§ ACTIVITY
Stop at the line that contains "[514 159 577 256]". Until then, set down each line of the records exactly, beginning with the first, and skip pictures.

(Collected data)
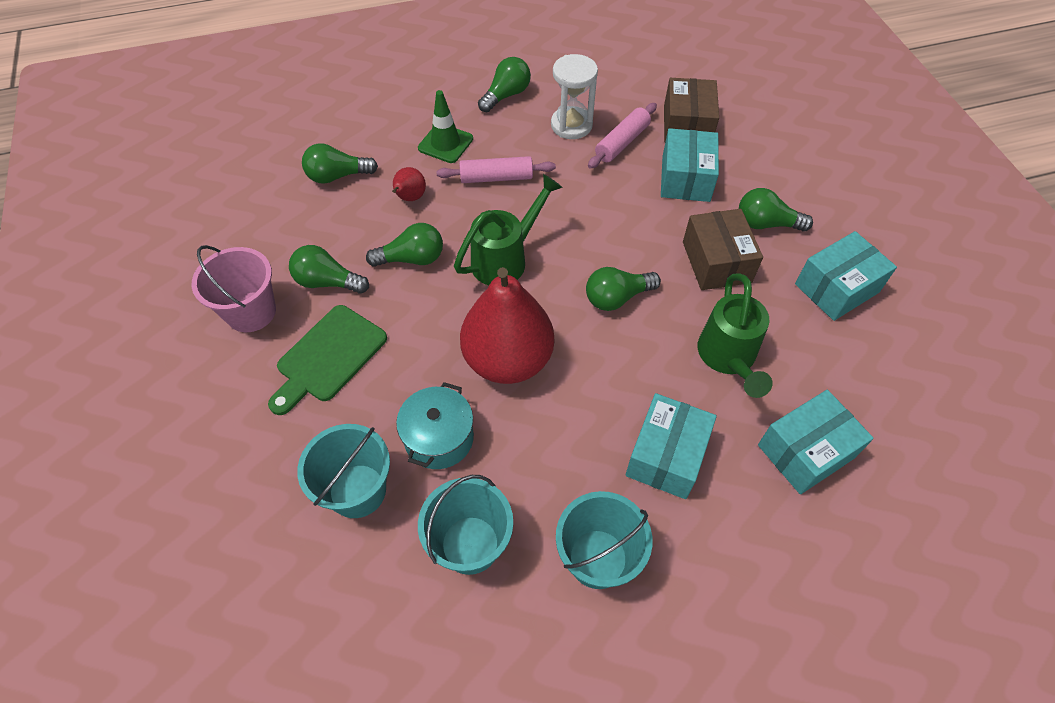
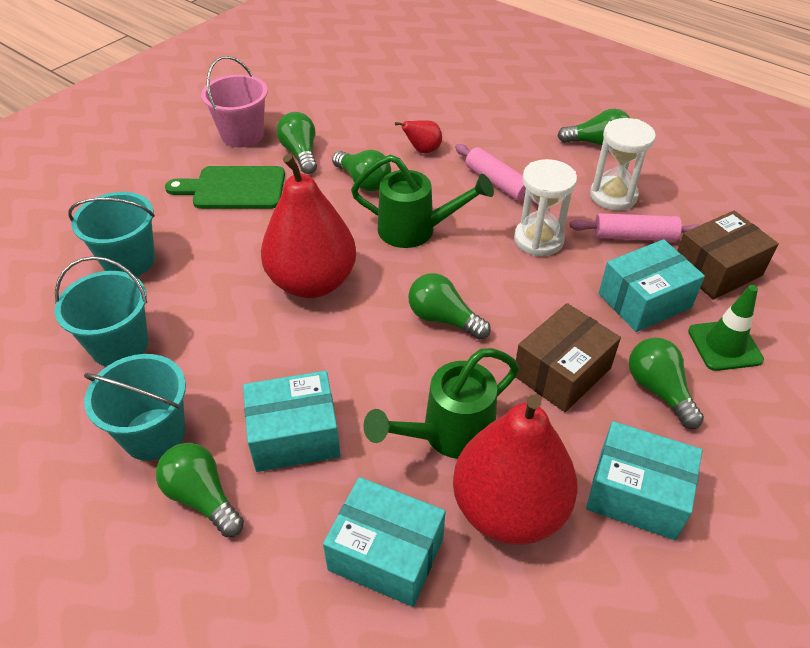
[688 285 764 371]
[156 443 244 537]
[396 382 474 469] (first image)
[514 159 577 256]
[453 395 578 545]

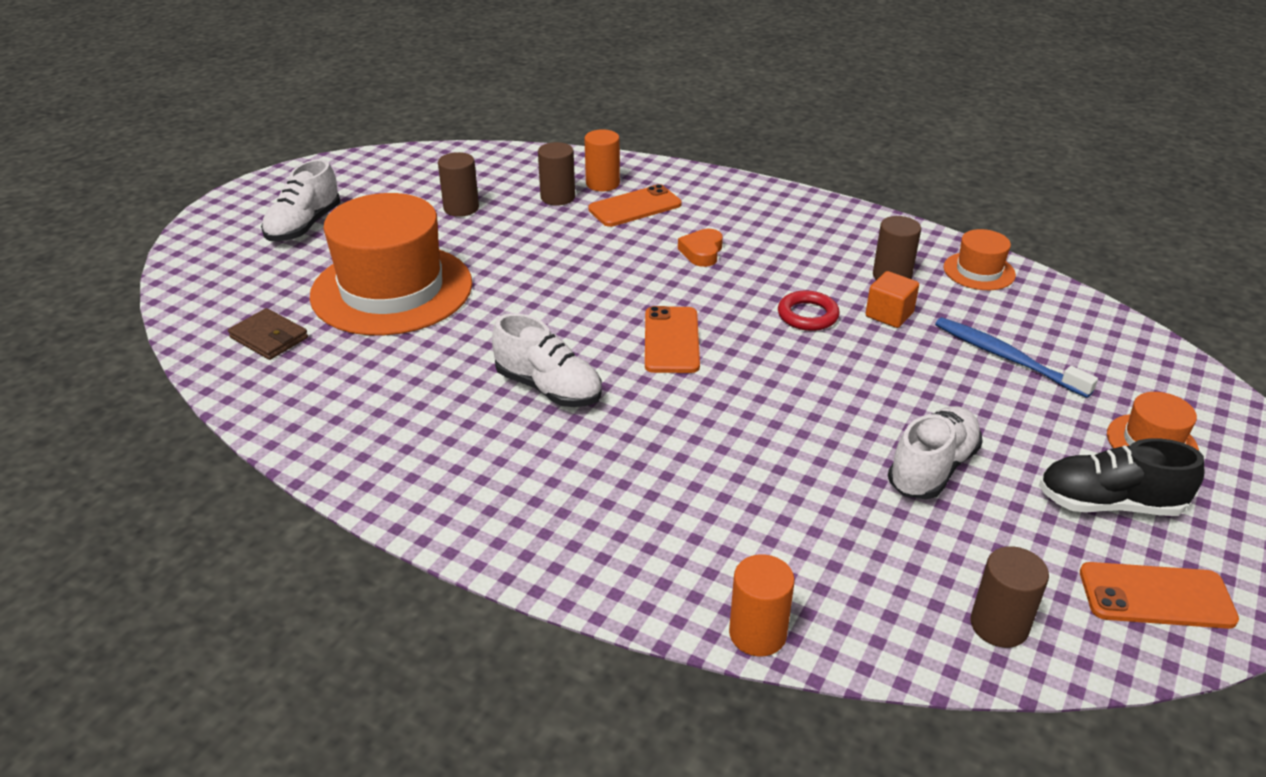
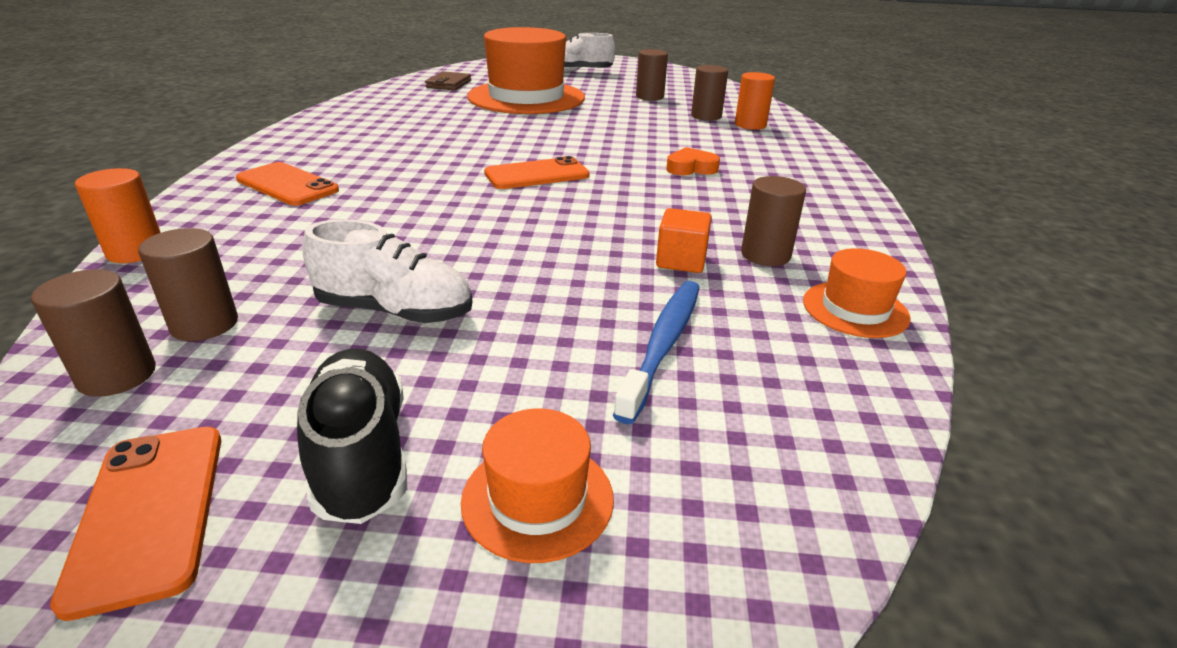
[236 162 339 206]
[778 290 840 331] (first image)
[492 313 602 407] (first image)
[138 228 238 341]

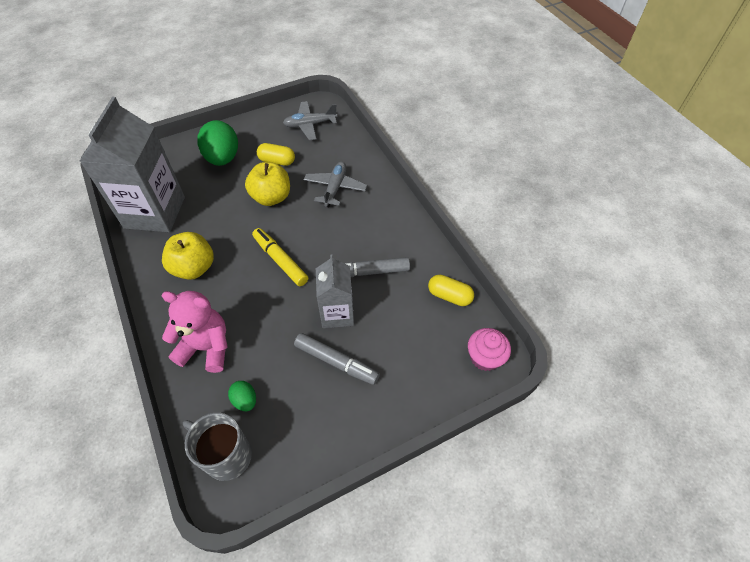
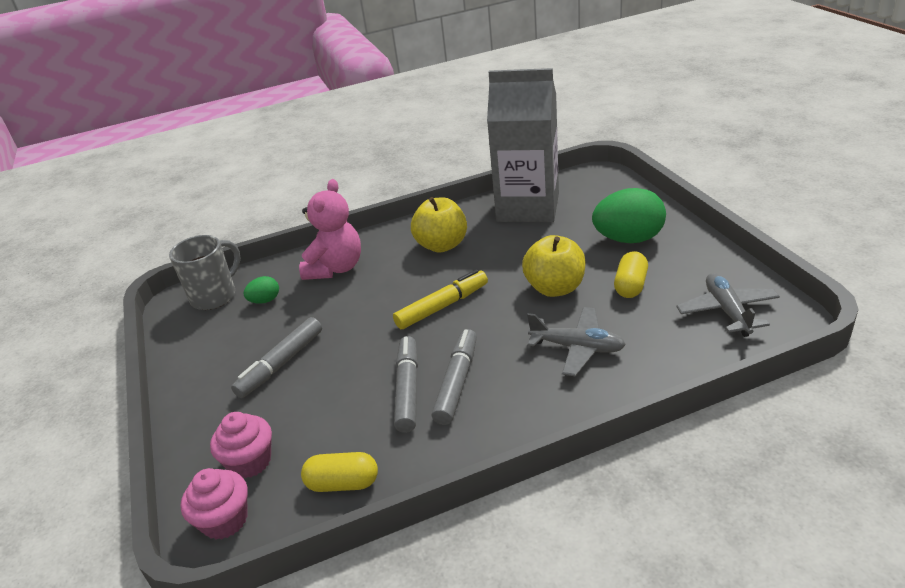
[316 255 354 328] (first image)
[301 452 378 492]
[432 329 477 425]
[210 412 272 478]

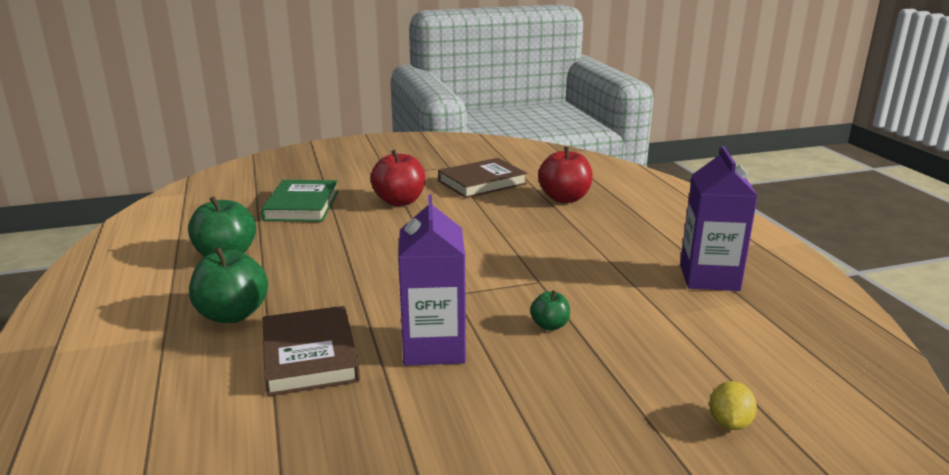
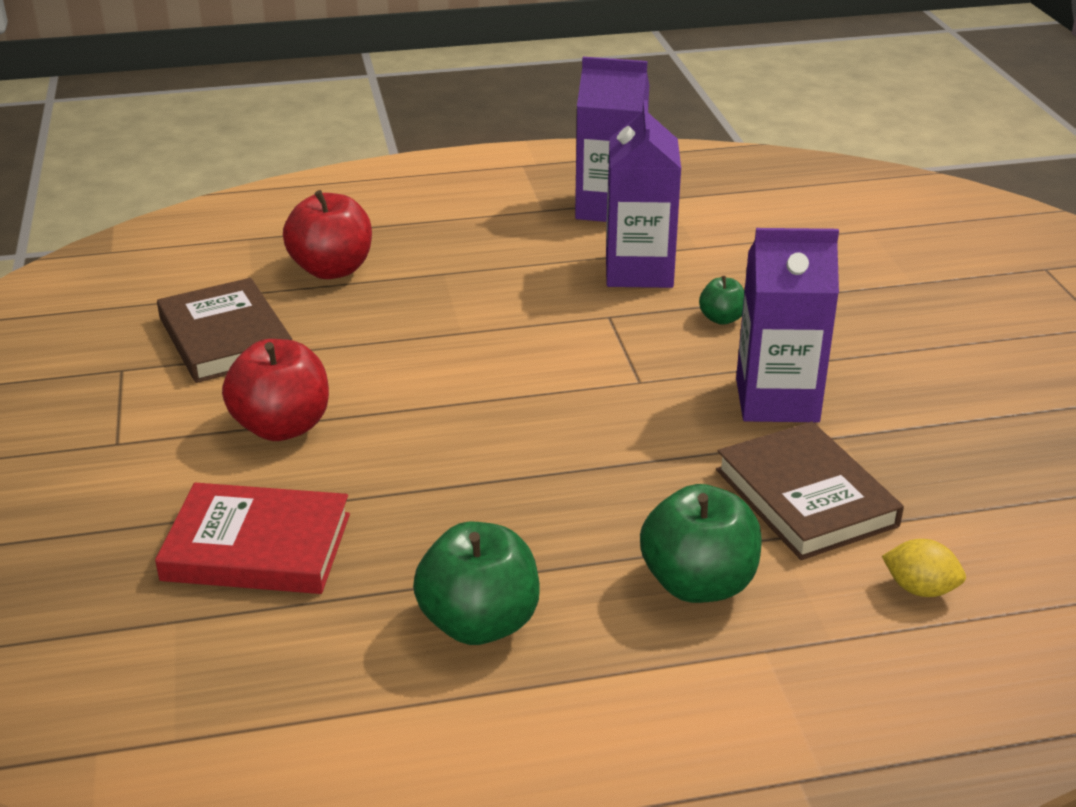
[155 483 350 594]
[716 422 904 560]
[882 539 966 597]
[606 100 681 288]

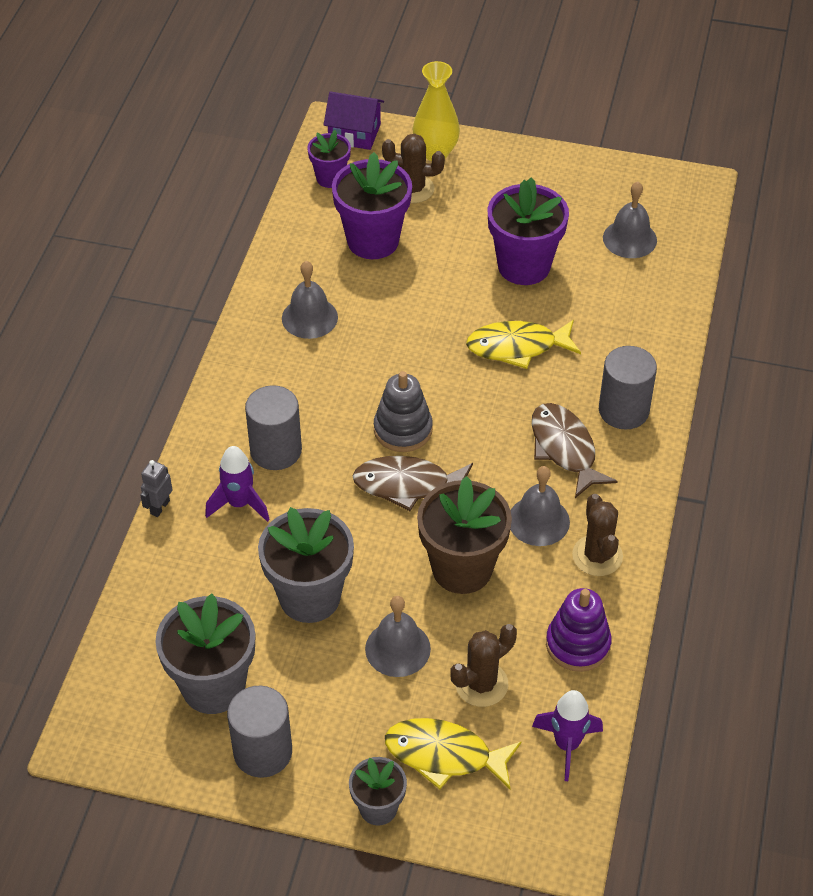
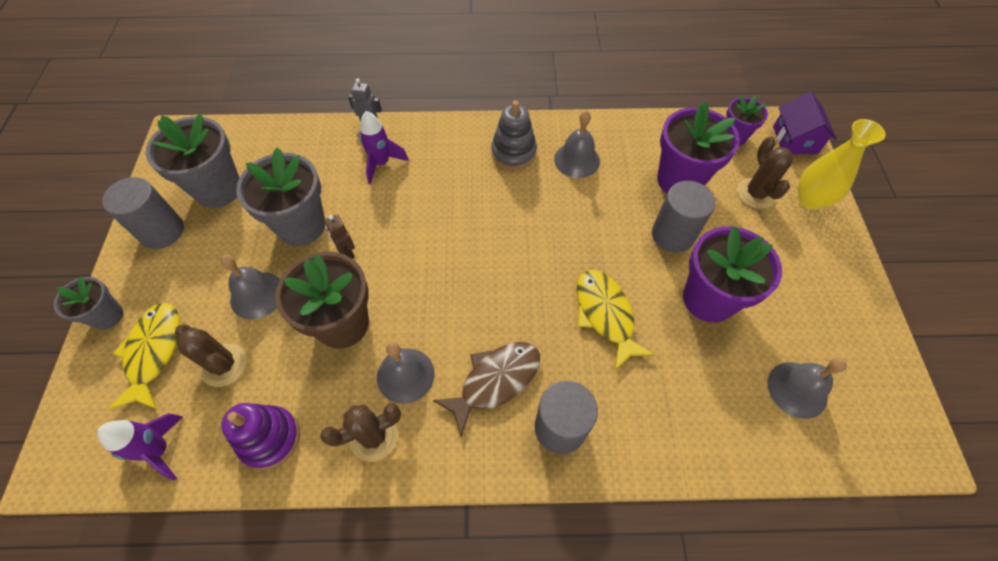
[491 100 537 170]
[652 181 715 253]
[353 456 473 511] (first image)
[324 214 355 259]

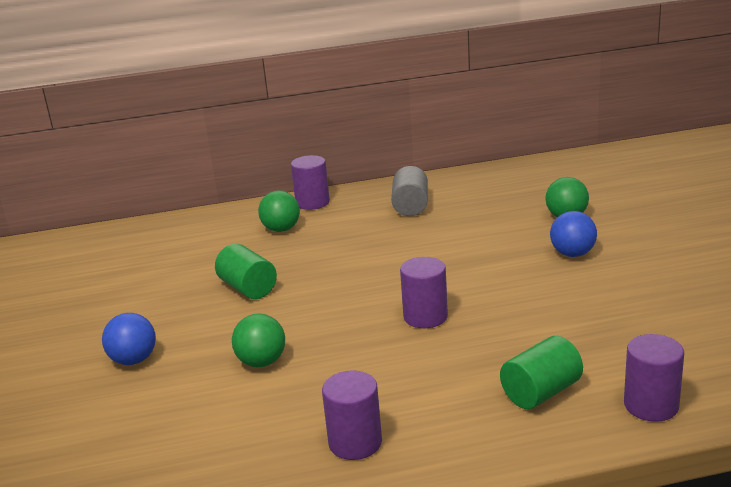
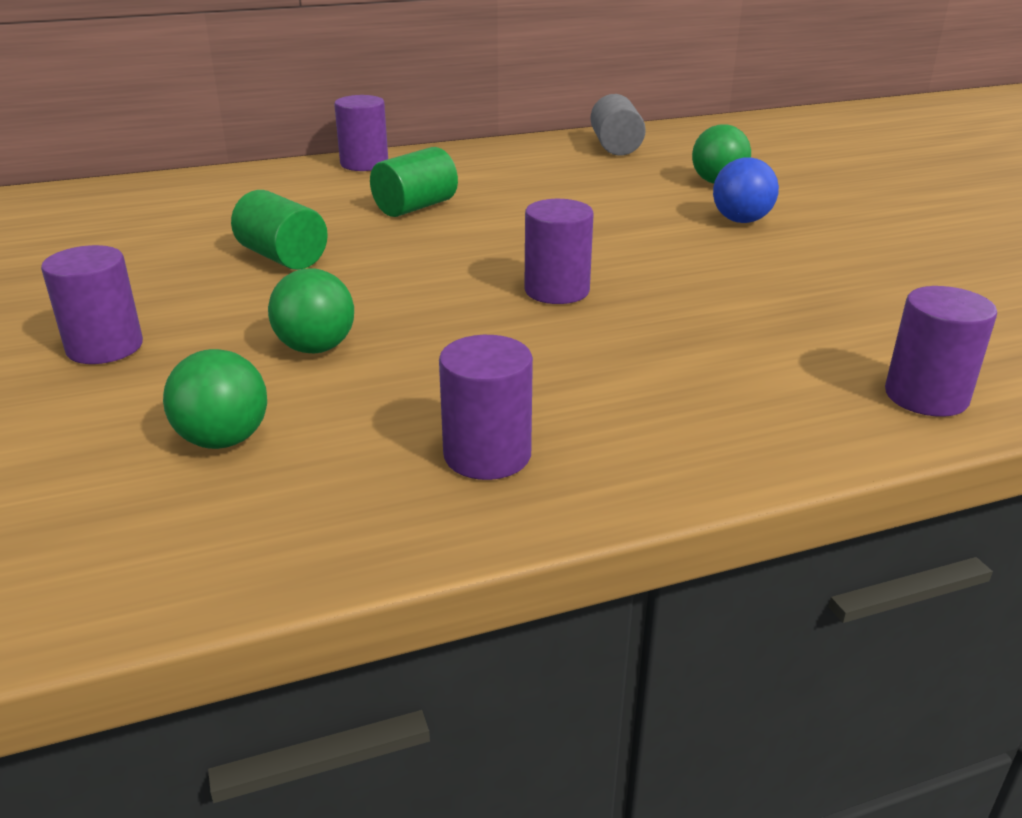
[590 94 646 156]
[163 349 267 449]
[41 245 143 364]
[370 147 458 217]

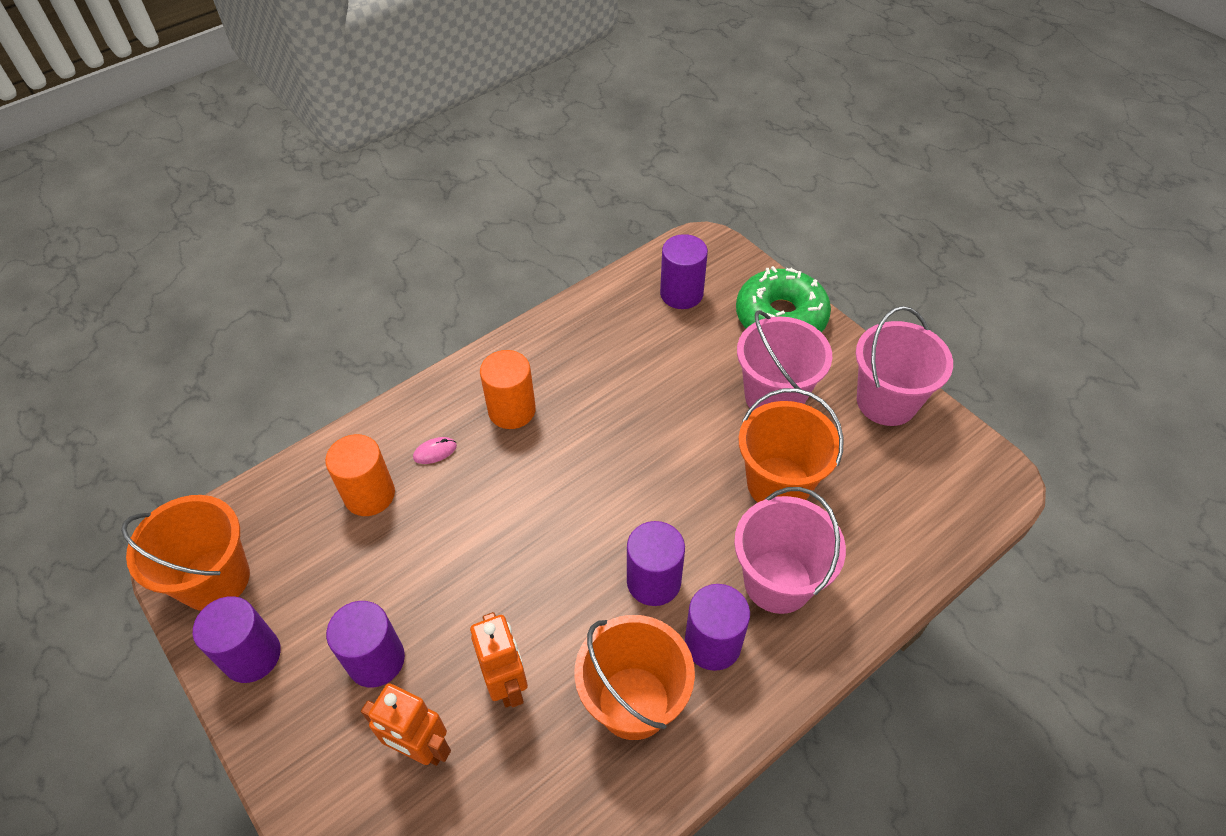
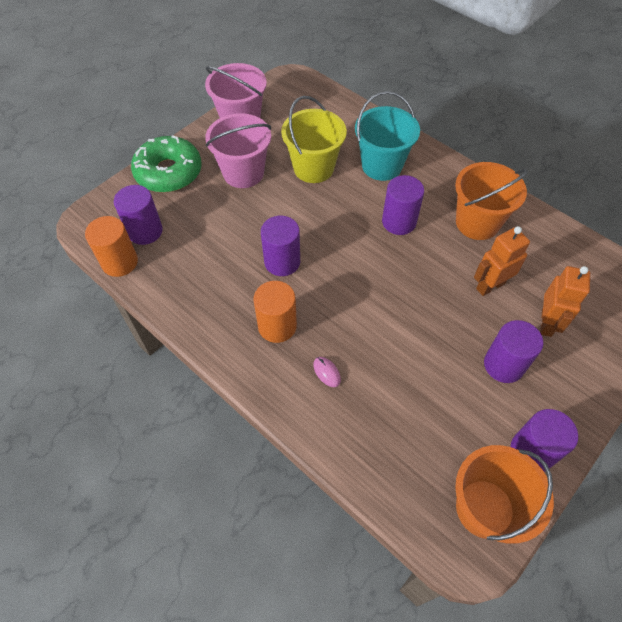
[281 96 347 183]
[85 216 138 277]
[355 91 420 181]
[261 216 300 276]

§ REPLY TO THE TASK
[688 285 764 371]
[156 443 244 537]
[396 382 474 469] (first image)
[514 159 577 256]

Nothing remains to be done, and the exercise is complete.